▸ **Assignment**:
Pictures are to be left out, and every entry repeated exactly.
Dataset Start Marker
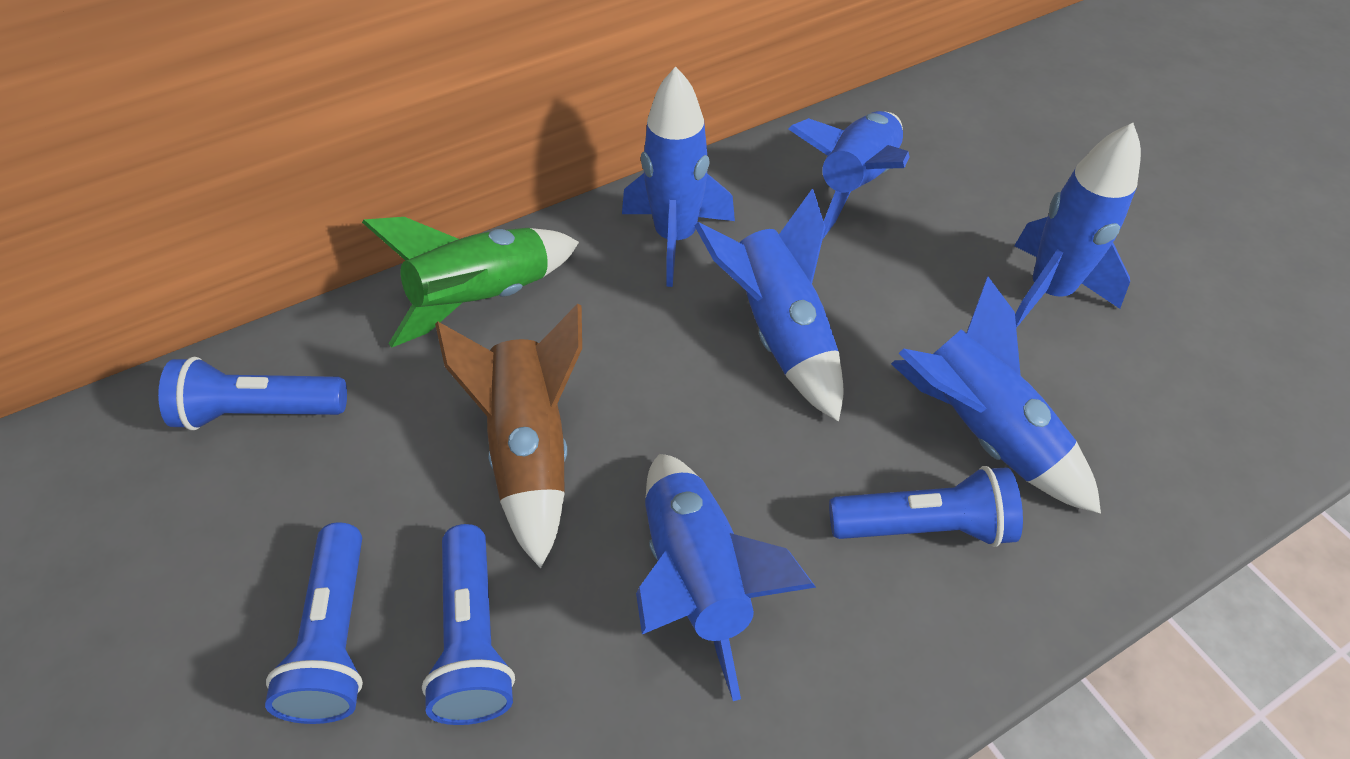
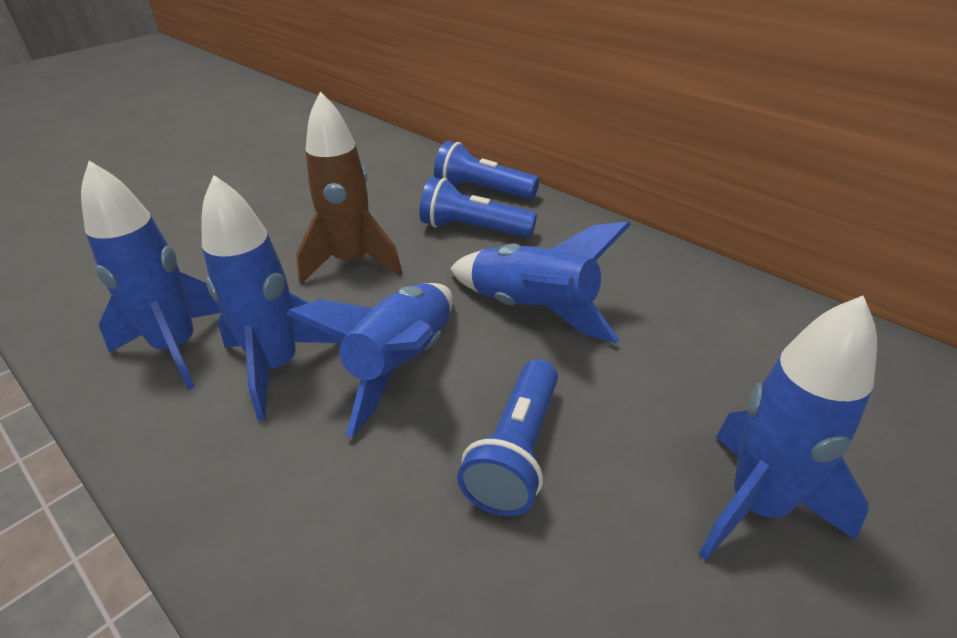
blue flashlight: 4 -> 3
blue rocket: 6 -> 5
green rocket: 1 -> 0

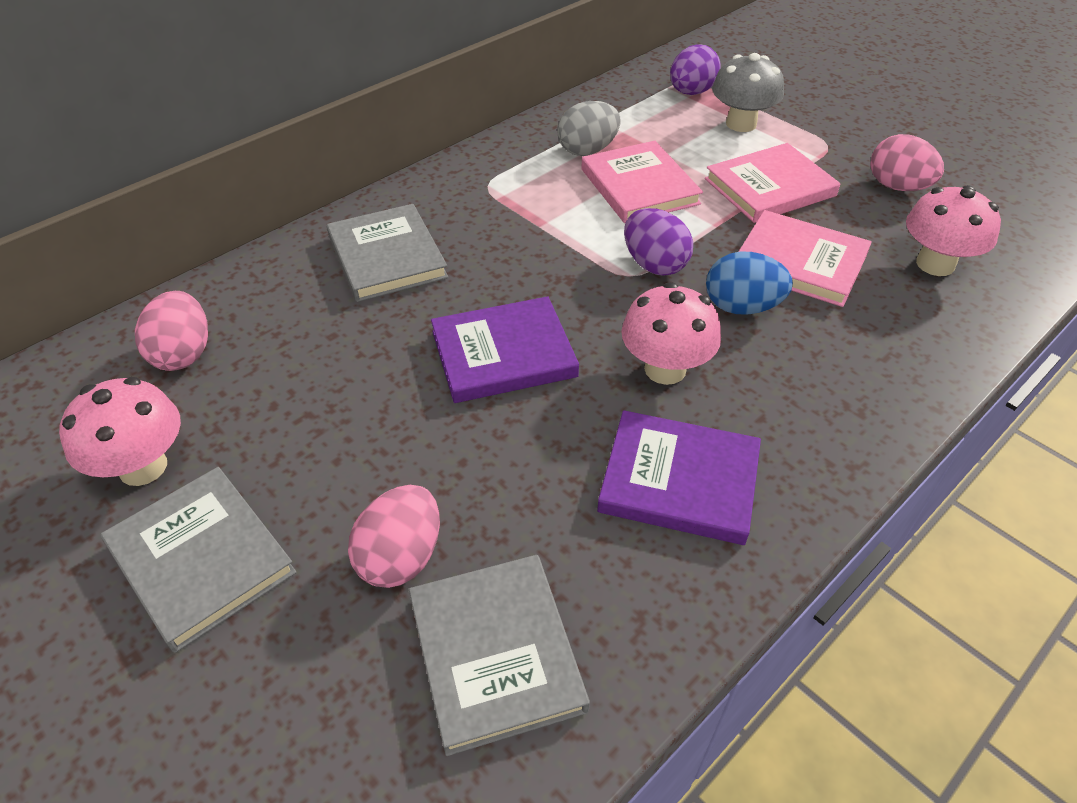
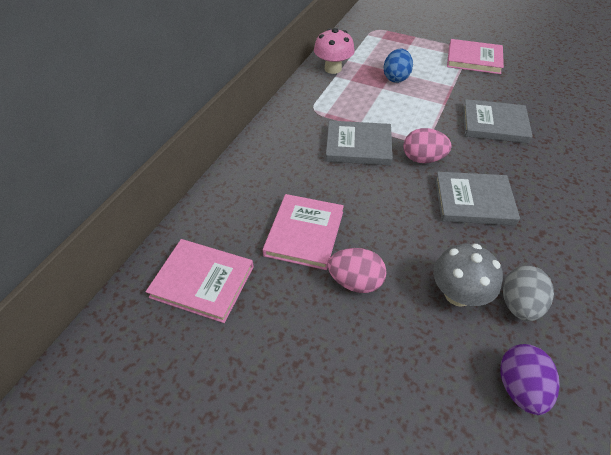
pink egg: 3 -> 2
pink mushroom: 3 -> 1
purple book: 2 -> 0
purple egg: 2 -> 1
Dataset End Marker
▸ **Task output**:
blue flashlight: 4 -> 3
blue rocket: 6 -> 5
green rocket: 1 -> 0

pink egg: 3 -> 2
pink mushroom: 3 -> 1
purple book: 2 -> 0
purple egg: 2 -> 1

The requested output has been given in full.